_Provided data_
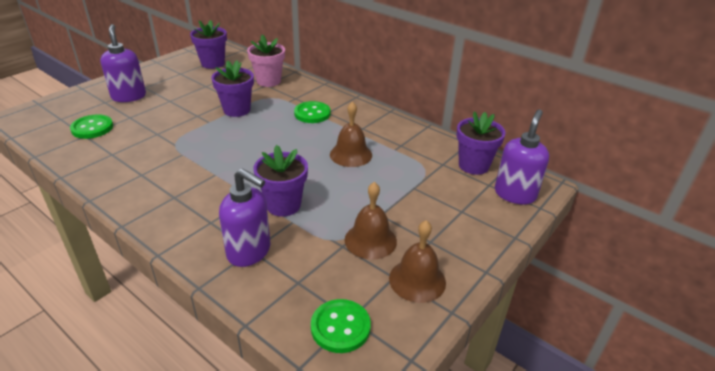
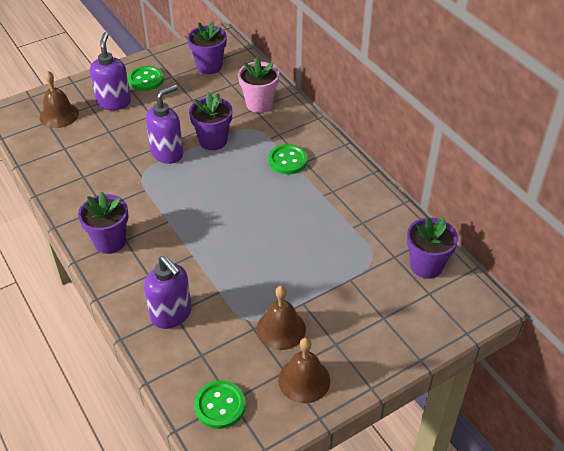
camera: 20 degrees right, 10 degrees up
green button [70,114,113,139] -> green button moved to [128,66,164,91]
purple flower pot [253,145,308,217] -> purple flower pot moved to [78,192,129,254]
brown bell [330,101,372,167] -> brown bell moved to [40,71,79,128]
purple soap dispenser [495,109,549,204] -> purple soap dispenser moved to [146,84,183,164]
--
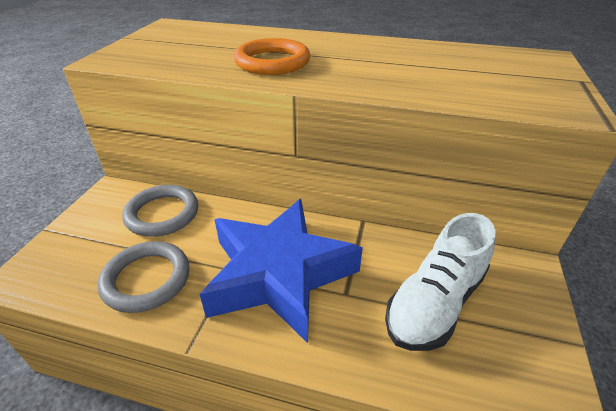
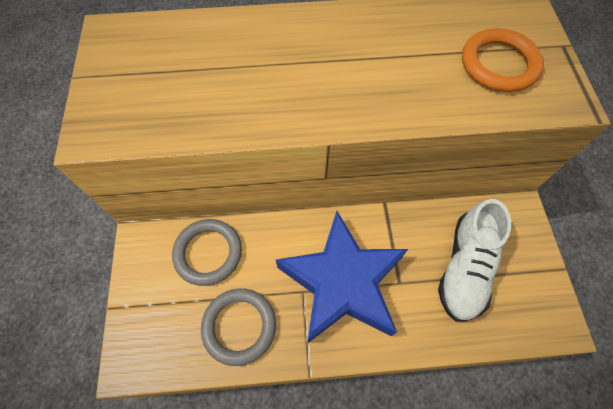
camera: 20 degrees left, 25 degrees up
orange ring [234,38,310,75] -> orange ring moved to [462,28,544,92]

_To do_
Nothing but the lines above from the one containing "brown bell [330,101,372,167]" through the one containing "purple soap dispenser [495,109,549,204]" should appear in the answer, each repeated exactly.

_Response box_
brown bell [330,101,372,167] -> brown bell moved to [40,71,79,128]
purple soap dispenser [495,109,549,204] -> purple soap dispenser moved to [146,84,183,164]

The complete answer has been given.